[Object change listings]
BEGIN

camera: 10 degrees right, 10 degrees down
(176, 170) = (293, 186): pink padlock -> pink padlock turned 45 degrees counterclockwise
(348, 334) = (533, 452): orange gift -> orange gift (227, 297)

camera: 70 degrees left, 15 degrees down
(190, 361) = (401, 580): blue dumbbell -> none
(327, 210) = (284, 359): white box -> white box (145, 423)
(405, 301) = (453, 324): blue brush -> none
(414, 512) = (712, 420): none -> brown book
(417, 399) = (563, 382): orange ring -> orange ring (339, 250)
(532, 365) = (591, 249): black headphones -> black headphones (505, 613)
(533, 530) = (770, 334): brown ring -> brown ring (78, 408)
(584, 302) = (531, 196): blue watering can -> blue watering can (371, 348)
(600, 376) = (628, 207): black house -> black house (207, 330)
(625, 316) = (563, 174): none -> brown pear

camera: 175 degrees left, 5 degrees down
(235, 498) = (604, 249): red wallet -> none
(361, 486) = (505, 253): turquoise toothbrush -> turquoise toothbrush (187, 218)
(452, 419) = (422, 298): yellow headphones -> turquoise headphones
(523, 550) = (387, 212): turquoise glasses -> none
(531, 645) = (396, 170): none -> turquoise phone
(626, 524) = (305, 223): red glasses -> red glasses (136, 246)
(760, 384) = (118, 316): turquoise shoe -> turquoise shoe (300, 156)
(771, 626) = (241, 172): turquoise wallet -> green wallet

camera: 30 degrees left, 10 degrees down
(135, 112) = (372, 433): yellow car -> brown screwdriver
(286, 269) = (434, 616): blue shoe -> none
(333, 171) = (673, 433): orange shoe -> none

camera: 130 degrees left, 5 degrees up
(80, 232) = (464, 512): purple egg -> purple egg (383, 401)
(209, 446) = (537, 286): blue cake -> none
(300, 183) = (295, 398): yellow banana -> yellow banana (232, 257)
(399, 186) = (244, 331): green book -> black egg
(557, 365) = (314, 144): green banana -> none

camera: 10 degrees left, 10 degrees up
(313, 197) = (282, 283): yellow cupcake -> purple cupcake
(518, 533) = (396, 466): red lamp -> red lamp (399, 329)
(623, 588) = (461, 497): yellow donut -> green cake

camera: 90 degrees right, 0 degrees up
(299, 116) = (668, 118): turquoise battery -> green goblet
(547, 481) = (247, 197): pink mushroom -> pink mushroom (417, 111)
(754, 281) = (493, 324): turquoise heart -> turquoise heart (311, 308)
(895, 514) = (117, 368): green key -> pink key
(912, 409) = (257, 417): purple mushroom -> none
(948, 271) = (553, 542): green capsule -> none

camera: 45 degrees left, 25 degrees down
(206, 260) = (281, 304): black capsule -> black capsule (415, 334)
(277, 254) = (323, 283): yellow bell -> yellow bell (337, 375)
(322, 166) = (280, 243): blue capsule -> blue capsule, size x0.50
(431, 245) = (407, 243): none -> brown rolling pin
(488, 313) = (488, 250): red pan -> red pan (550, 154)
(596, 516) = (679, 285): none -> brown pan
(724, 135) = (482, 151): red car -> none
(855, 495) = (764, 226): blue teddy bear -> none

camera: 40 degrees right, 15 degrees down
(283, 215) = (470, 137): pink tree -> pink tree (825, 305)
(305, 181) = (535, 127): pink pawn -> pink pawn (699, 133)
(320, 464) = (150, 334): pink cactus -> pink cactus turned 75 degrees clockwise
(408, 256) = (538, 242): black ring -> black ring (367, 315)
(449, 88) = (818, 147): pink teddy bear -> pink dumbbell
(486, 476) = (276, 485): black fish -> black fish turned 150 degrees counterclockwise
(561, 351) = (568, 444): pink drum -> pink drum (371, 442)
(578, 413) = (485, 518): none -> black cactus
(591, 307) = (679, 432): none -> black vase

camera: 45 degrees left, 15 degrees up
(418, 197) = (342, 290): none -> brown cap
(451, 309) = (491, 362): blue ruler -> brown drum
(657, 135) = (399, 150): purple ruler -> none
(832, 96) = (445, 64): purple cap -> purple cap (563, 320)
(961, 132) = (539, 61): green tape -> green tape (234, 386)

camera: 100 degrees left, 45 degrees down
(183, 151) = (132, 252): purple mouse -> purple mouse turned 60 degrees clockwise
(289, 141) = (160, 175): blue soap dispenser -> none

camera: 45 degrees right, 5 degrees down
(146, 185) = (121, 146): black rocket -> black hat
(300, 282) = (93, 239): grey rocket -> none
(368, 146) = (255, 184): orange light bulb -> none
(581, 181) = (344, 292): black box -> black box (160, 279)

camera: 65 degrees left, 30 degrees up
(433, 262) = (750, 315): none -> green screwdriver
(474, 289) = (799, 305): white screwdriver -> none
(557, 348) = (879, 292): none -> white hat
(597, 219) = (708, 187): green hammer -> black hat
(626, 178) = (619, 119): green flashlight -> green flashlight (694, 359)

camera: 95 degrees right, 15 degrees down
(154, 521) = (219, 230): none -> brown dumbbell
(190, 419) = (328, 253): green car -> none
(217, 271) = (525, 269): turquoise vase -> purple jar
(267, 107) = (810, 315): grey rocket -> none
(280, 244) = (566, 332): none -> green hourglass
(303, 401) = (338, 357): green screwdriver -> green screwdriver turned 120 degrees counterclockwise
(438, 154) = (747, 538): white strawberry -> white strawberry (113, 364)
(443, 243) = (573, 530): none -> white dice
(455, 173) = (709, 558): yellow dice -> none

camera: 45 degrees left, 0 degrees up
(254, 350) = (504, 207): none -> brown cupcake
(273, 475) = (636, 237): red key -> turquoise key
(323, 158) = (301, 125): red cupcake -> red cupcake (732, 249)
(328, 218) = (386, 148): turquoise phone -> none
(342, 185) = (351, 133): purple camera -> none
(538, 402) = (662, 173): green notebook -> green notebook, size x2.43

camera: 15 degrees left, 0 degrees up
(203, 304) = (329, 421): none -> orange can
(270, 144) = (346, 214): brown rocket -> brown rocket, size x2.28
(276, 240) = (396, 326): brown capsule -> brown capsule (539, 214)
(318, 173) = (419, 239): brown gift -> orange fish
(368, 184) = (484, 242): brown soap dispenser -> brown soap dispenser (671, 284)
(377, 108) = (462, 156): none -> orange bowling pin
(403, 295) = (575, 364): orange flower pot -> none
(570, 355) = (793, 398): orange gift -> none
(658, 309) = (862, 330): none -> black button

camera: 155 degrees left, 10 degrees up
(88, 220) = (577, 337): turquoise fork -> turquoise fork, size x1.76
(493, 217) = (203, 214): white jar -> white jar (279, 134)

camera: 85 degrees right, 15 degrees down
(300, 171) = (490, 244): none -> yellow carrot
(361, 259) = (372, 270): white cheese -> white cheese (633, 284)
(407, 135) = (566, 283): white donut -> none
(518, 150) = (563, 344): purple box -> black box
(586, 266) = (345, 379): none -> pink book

END

TASK GOAL =
Give back exactly the lines above starting at the line where "(280, 244) = (566, 332): none" appears and ending at the line where "(342, 185) = (351, 133): purple" appears, both included, with no other lines.

OUTPUT OF THE TASK =
(280, 244) = (566, 332): none -> green hourglass
(303, 401) = (338, 357): green screwdriver -> green screwdriver turned 120 degrees counterclockwise
(438, 154) = (747, 538): white strawberry -> white strawberry (113, 364)
(443, 243) = (573, 530): none -> white dice
(455, 173) = (709, 558): yellow dice -> none

camera: 45 degrees left, 0 degrees up
(254, 350) = (504, 207): none -> brown cupcake
(273, 475) = (636, 237): red key -> turquoise key
(323, 158) = (301, 125): red cupcake -> red cupcake (732, 249)
(328, 218) = (386, 148): turquoise phone -> none
(342, 185) = (351, 133): purple camera -> none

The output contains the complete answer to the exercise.